Activity
Using the entries below, output exactly the line containing "none -> purple brick C1:D4 level 1" and all lines that follow it to the end.

Information shown Start Marker

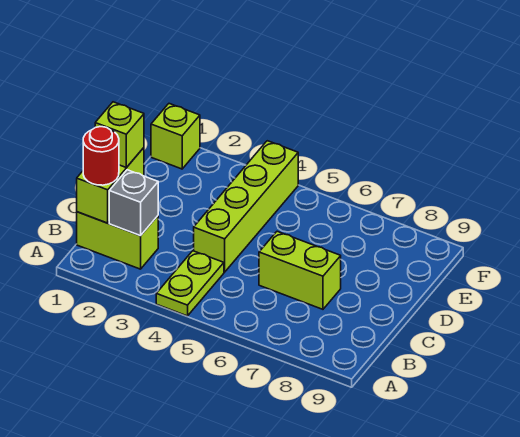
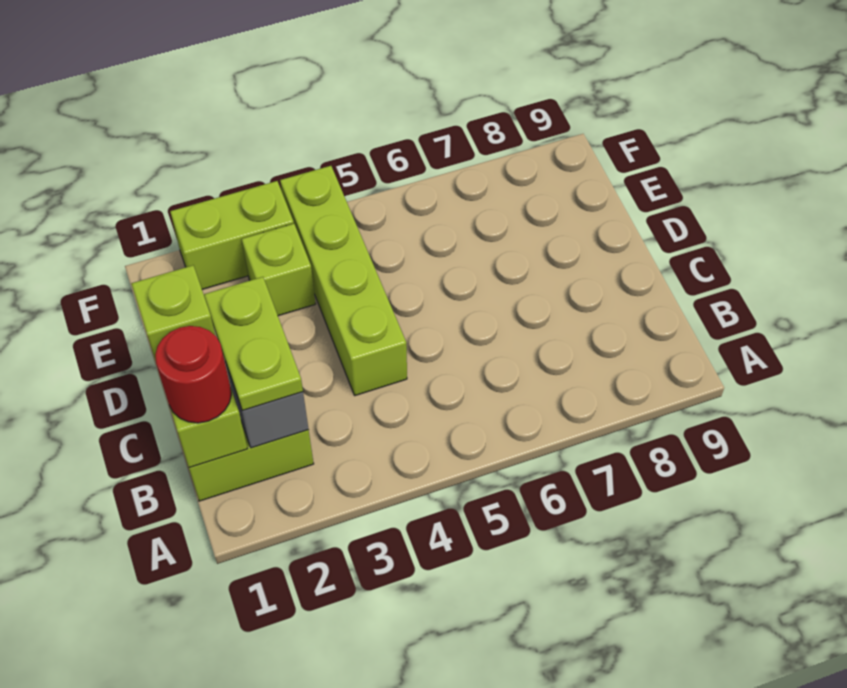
lime plate A4:B4 level 1 -> lime plate B2:C2 level 3
lime brick C6:C7 level 1 -> lime brick F2:F3 level 1
lime brick F1 level 1 -> lime brick E3 level 1

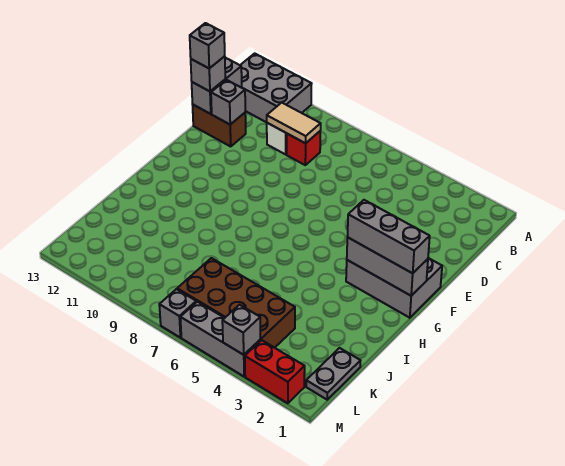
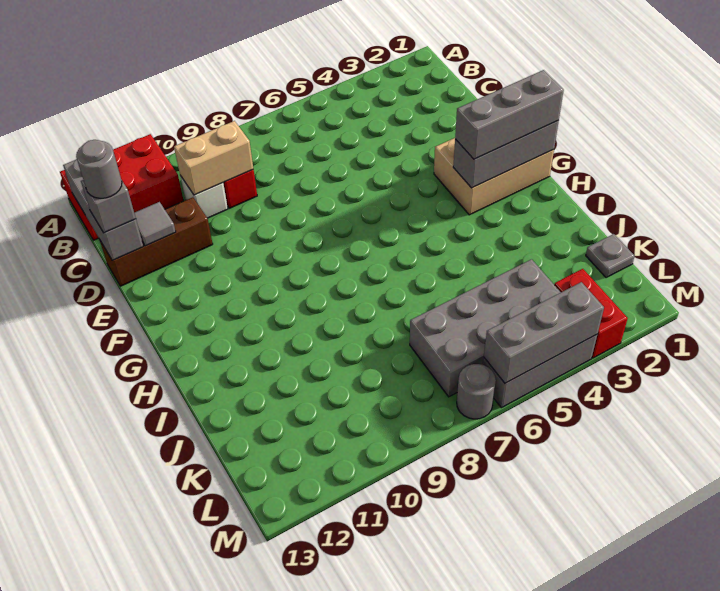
grey brick A11:B13 level 1 -> red brick A11:B13 level 1
tan tile C9:C10 level 2 -> tan brick C9:C10 level 2
grey brick C13:D13 level 2 -> grey brick B13:D13 level 2
brown brick D12:D13 level 1 -> brown brick D11:D13 level 1
grey brick D12 level 2 -> grey tile D12 level 2
grey brick D13 level 4 -> grey round brick D13 level 4
grey brick F1:G3 level 1 -> tan brick F1:G3 level 1
grey plate K1:L1 level 1 -> grey plate K1 level 1
brown brick K4:L7 level 1 -> grey brick K4:L7 level 1
red brick M2:M3 level 1 -> red brick L3:M3 level 1
grey brick M4 level 2 -> grey brick M4:M6 level 2
grey brick M7 level 1 -> grey round brick M7 level 1

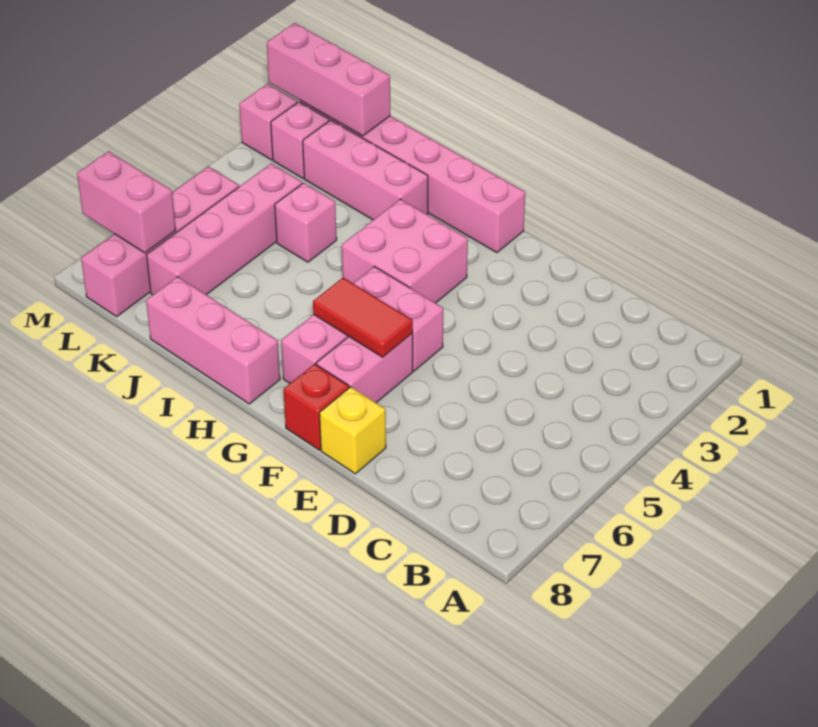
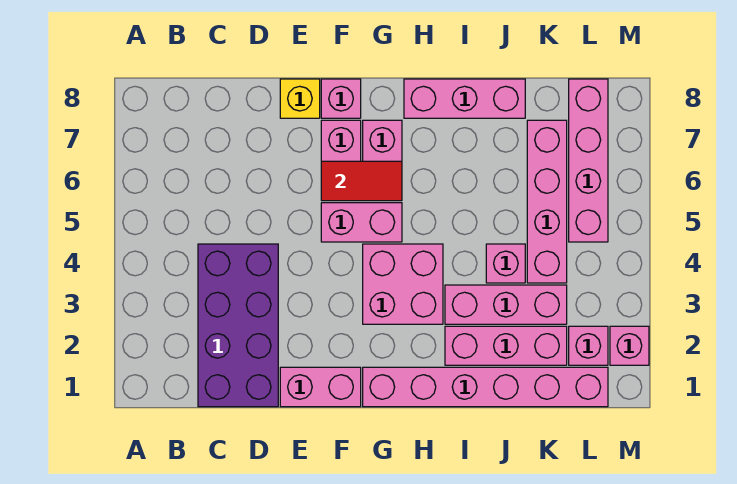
none -> purple brick C1:D4 level 1
red brick F8 level 1 -> pink brick F8 level 1
pink brick K1:M1 level 2 -> pink brick I3:K3 level 1
pink brick L7:M7 level 2 -> pink brick E1:F1 level 1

Information shown End Marker

Exercise response
none -> purple brick C1:D4 level 1
red brick F8 level 1 -> pink brick F8 level 1
pink brick K1:M1 level 2 -> pink brick I3:K3 level 1
pink brick L7:M7 level 2 -> pink brick E1:F1 level 1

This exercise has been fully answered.